EXERCISE AIM - What you output must match the entries exactly, apart from the pictures, which are left out.

TASK MATERIAL -

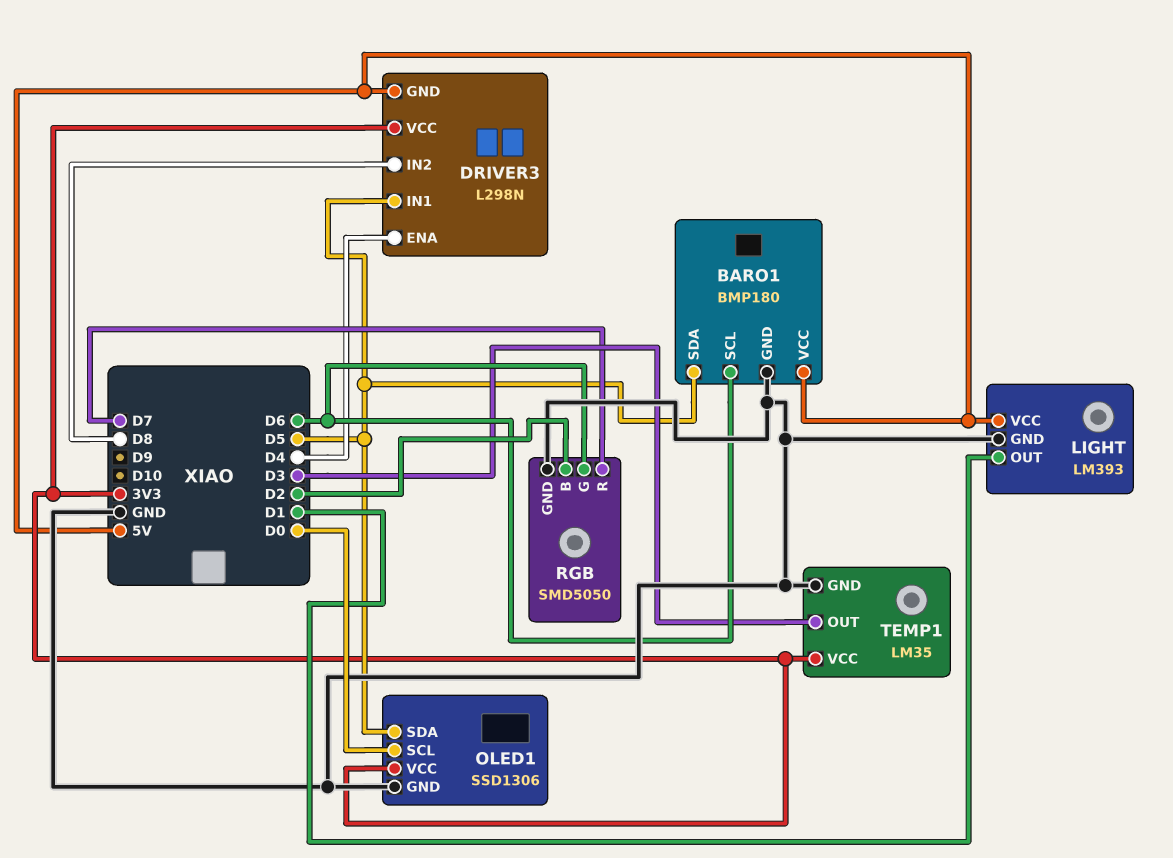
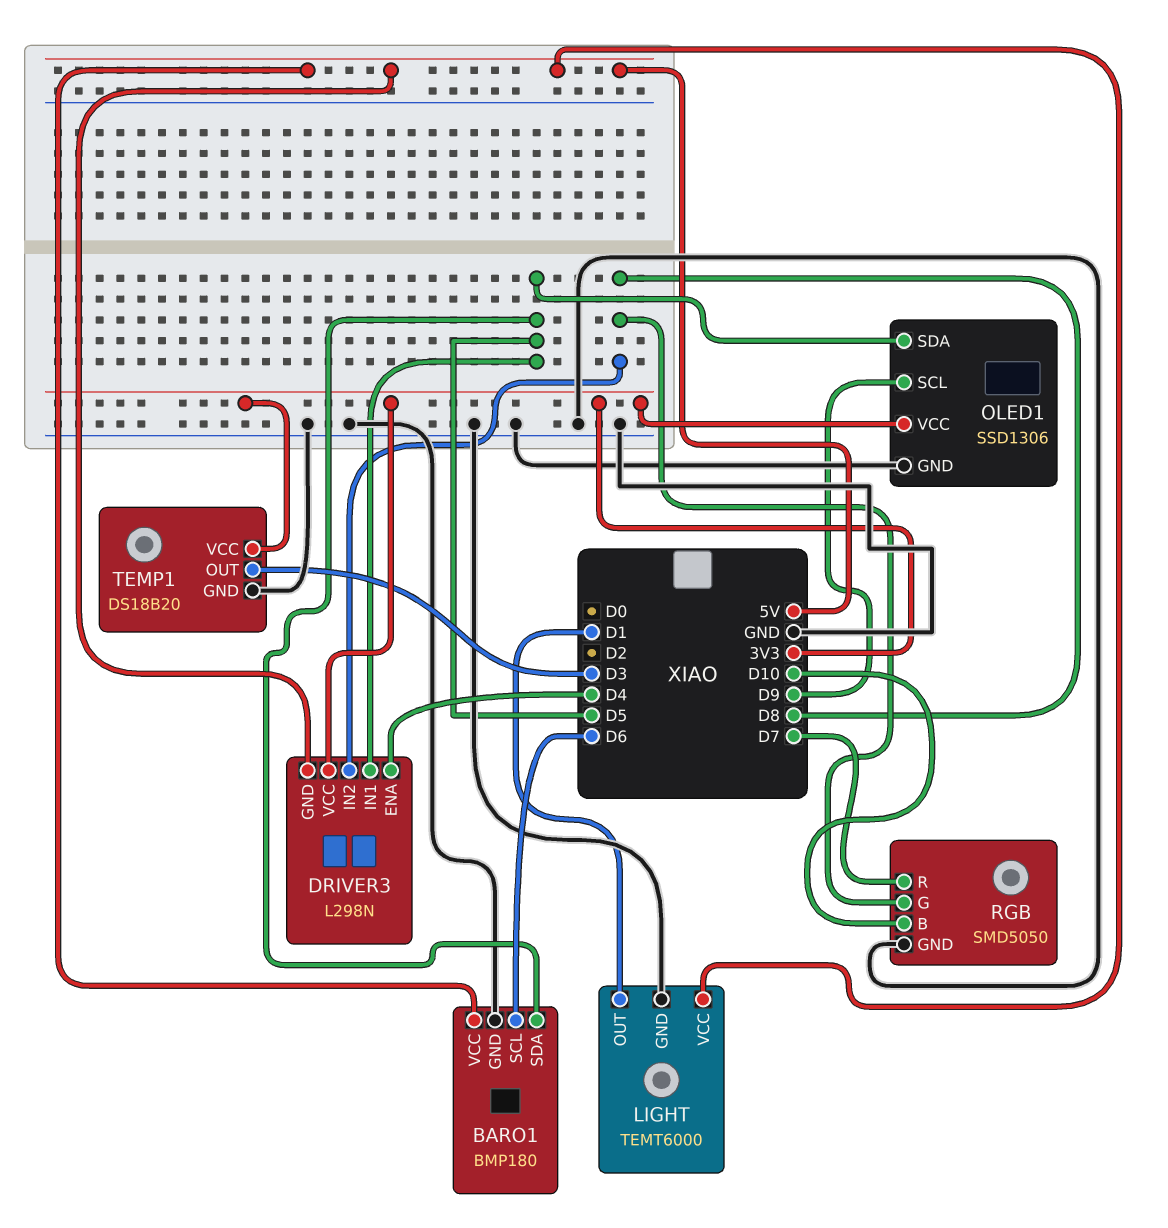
LIGHT: LM393 -> TEMT6000
OLED1 pin SCL: D0 -> D9
RGB pin B: D2 -> D10
RGB pin G: D6 -> D8
TEMP1: LM35 -> DS18B20

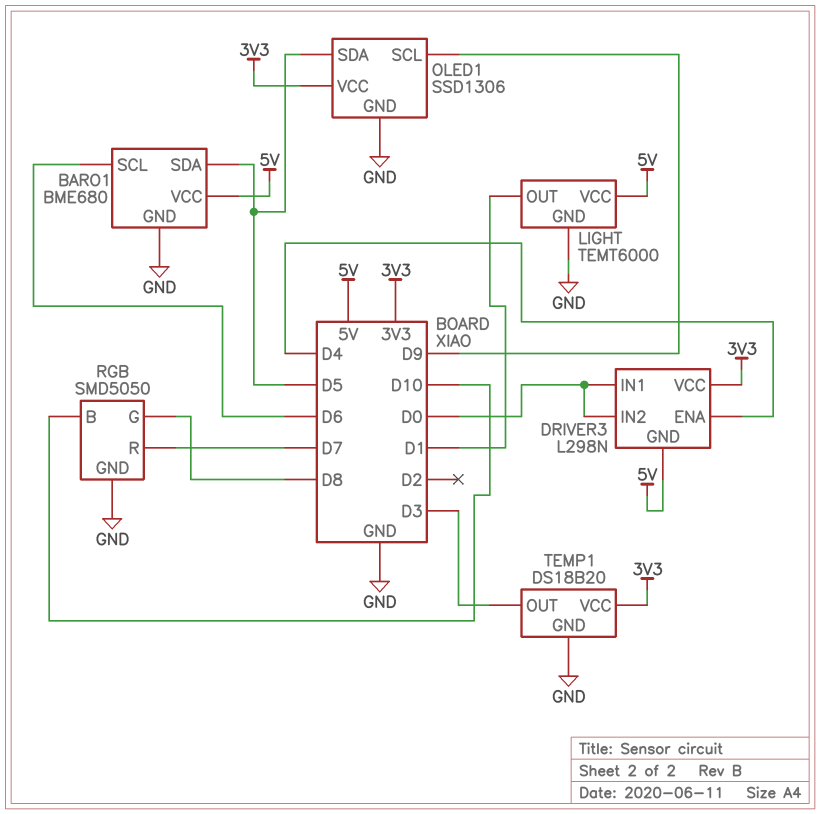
BARO1: BMP180 -> BME680
DRIVER3 pin IN1: D5 -> D0
DRIVER3 pin IN2: D8 -> D0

TASK SOLUTION -
LIGHT: LM393 -> TEMT6000
OLED1 pin SCL: D0 -> D9
RGB pin B: D2 -> D10
RGB pin G: D6 -> D8
TEMP1: LM35 -> DS18B20

BARO1: BMP180 -> BME680
DRIVER3 pin IN1: D5 -> D0
DRIVER3 pin IN2: D8 -> D0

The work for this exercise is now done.